§ **Task objective**: Copy out the data below from the line containing "PIXELS3 pin VCC: 5V -> none" to the line containing "PIXELS3 pin GND: GND -> none", both lines included, with all images left out.

Change listing data:
______
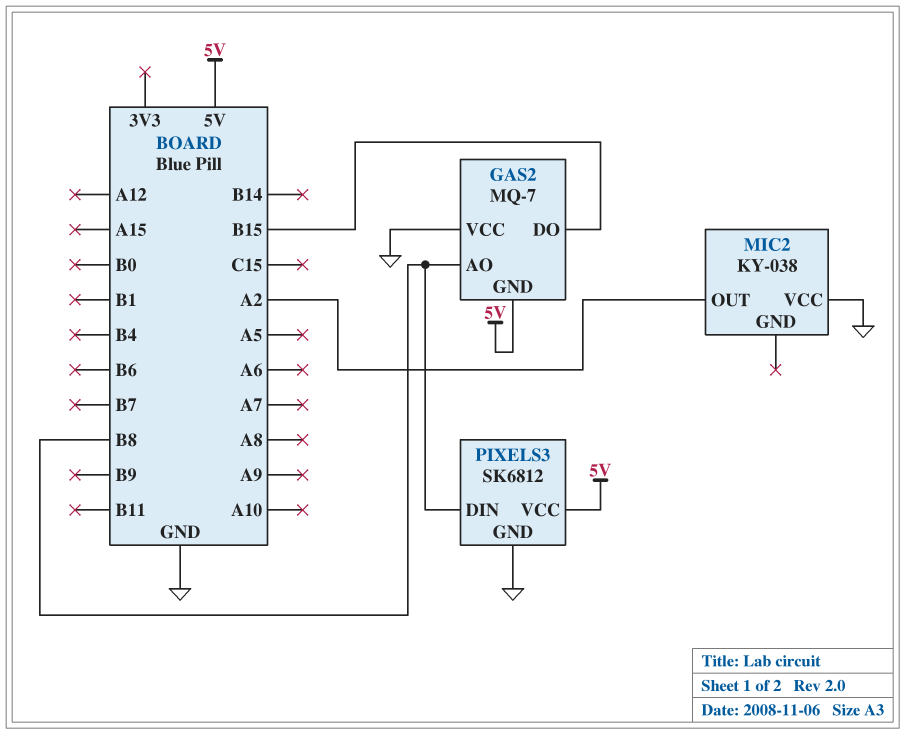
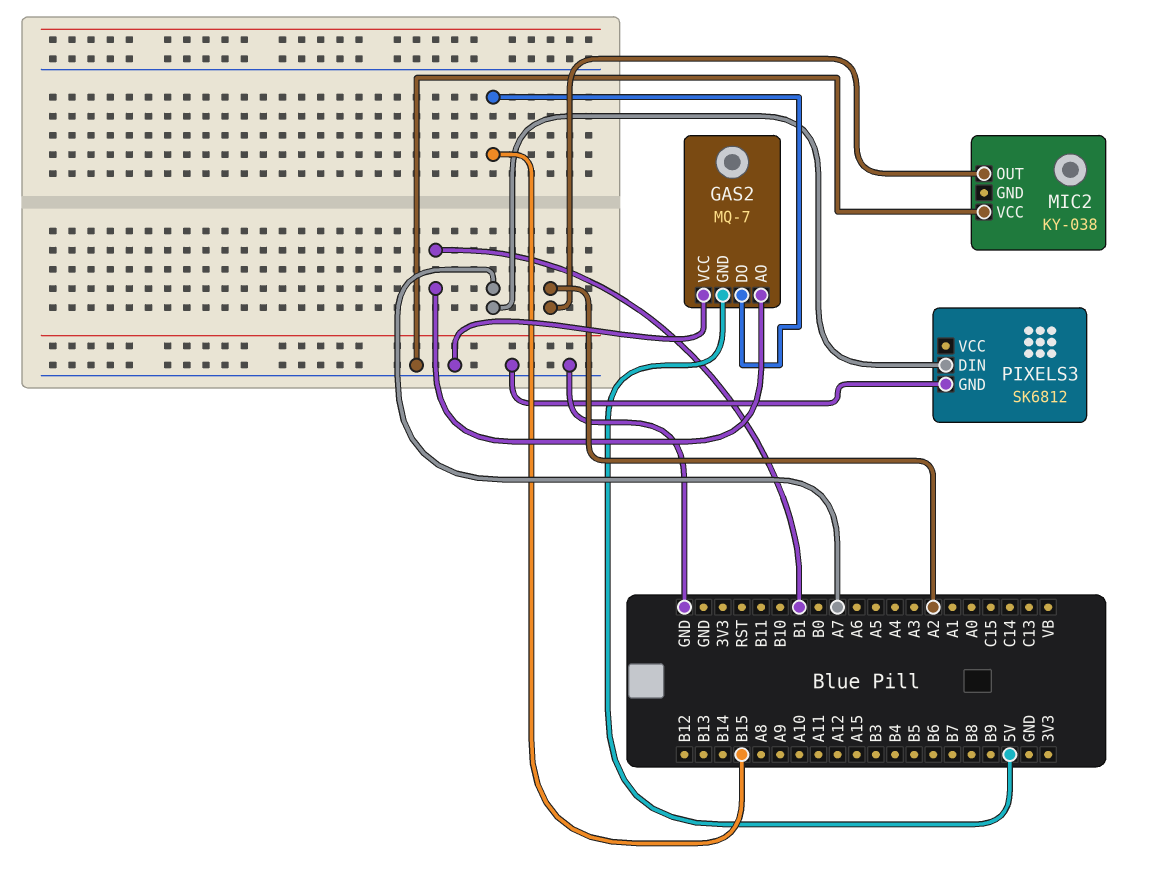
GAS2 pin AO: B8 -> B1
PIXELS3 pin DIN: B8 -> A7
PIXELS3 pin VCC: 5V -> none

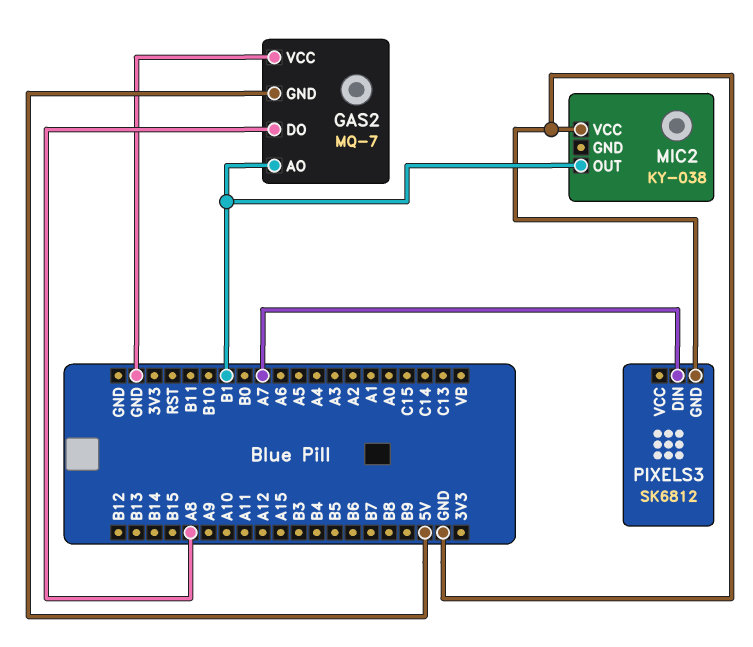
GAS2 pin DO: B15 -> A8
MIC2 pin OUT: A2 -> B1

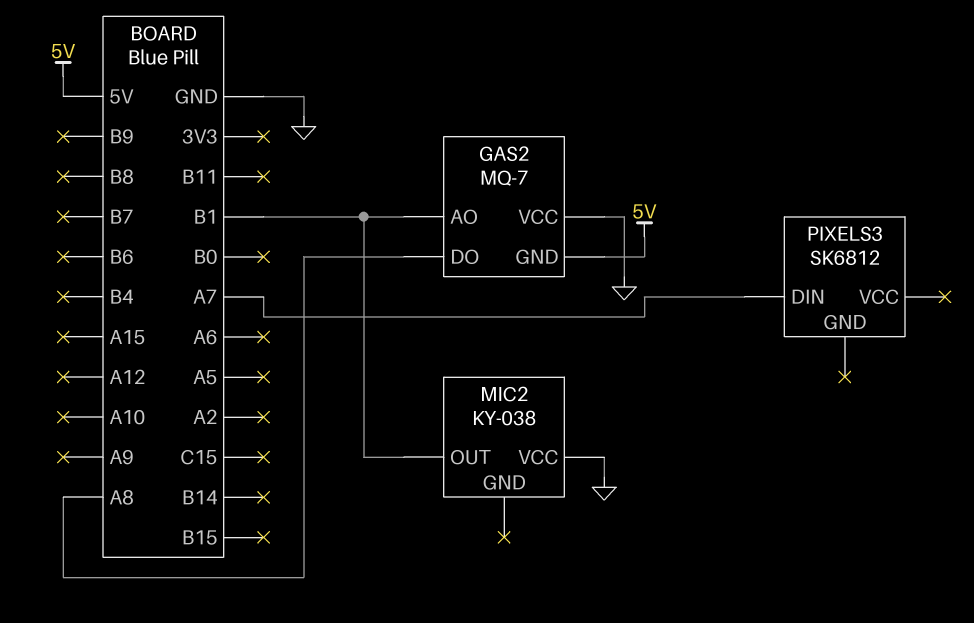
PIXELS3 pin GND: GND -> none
______
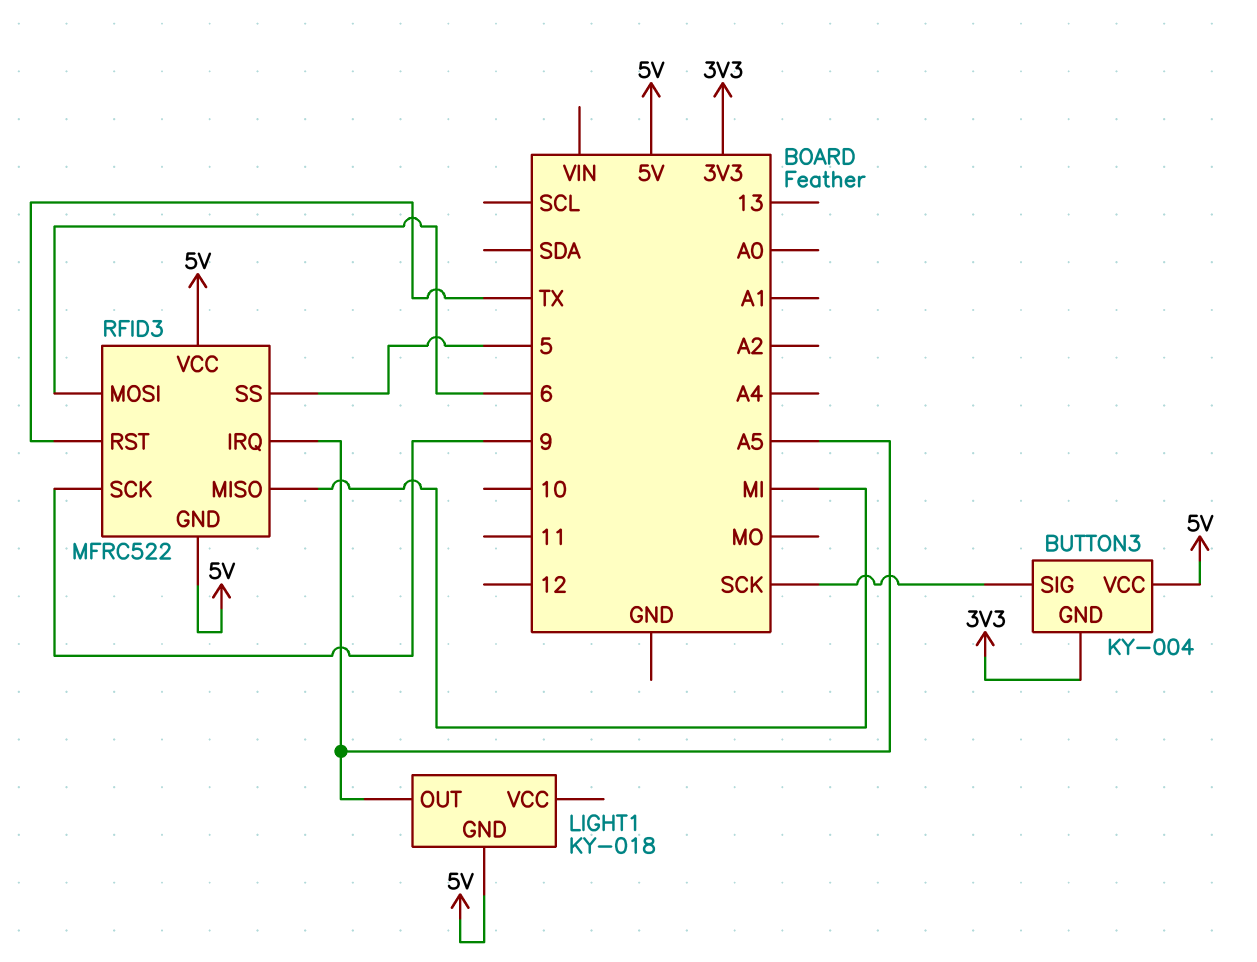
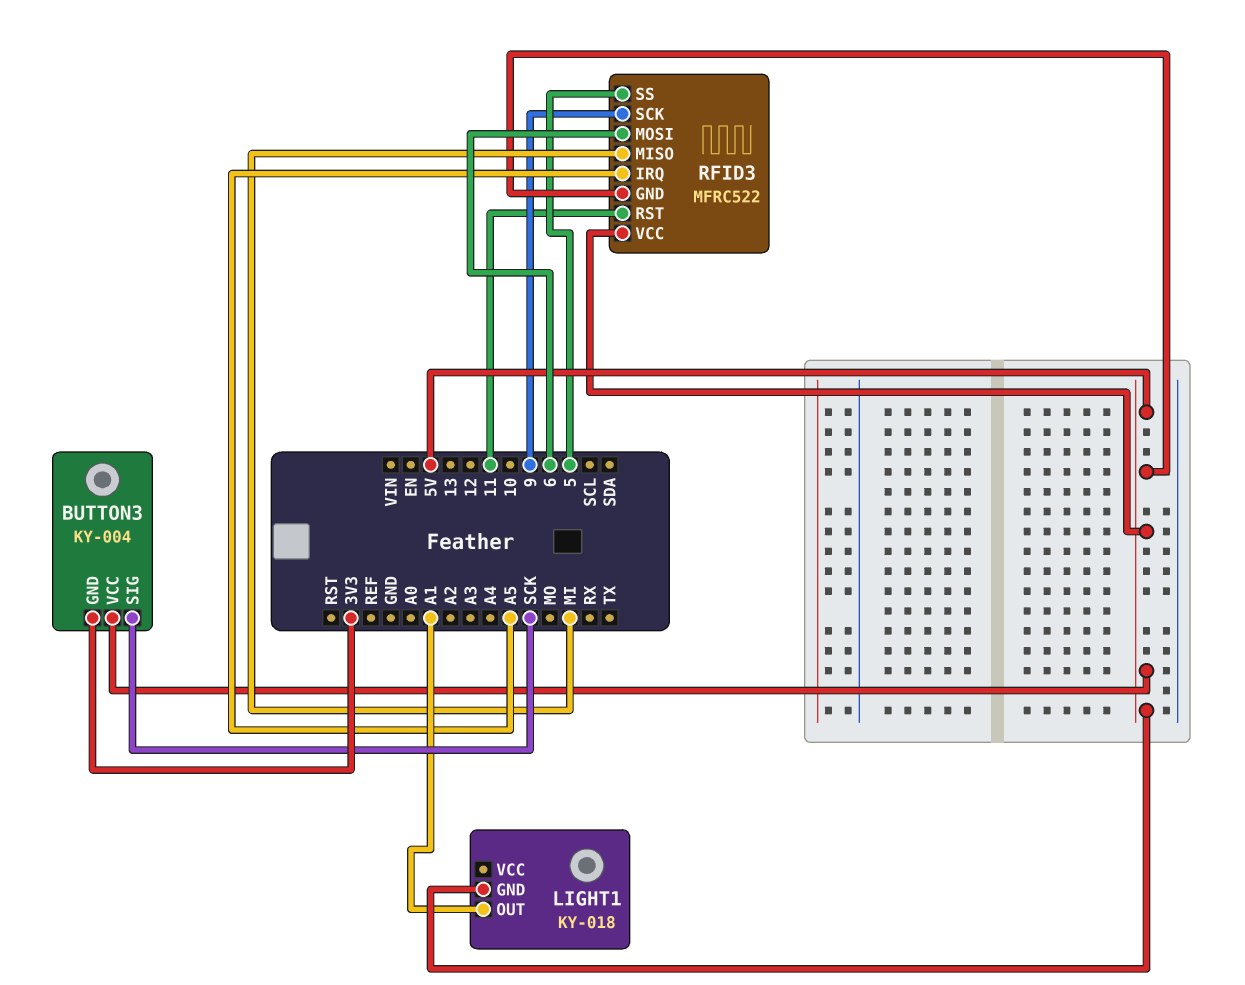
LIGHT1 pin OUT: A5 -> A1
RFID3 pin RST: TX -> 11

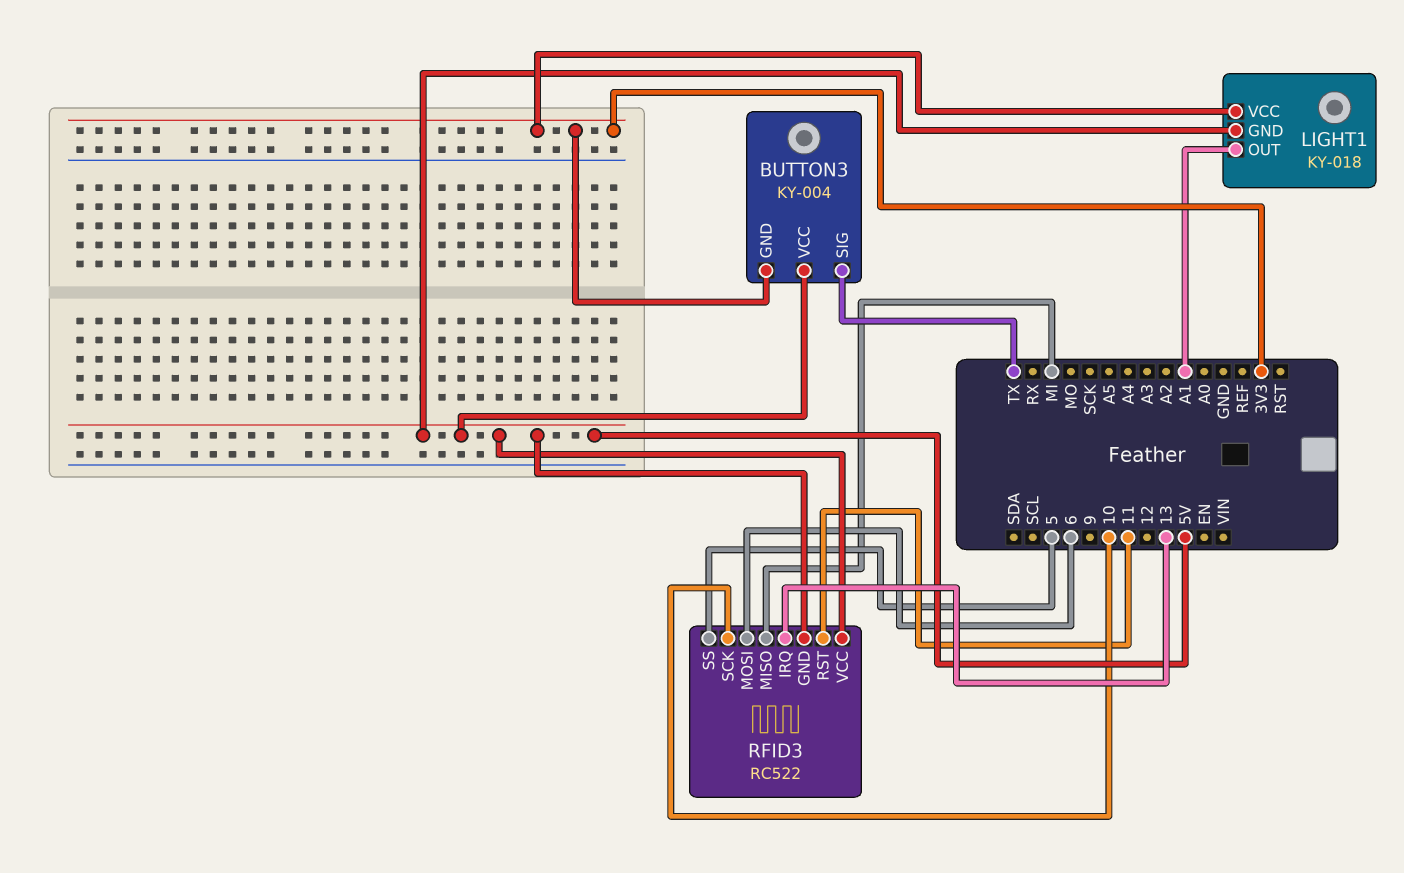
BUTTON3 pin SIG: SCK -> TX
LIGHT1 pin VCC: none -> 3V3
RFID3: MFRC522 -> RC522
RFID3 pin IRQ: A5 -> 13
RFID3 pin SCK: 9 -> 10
______
§ **Response to this exercise**:
PIXELS3 pin VCC: 5V -> none

GAS2 pin DO: B15 -> A8
MIC2 pin OUT: A2 -> B1

PIXELS3 pin GND: GND -> none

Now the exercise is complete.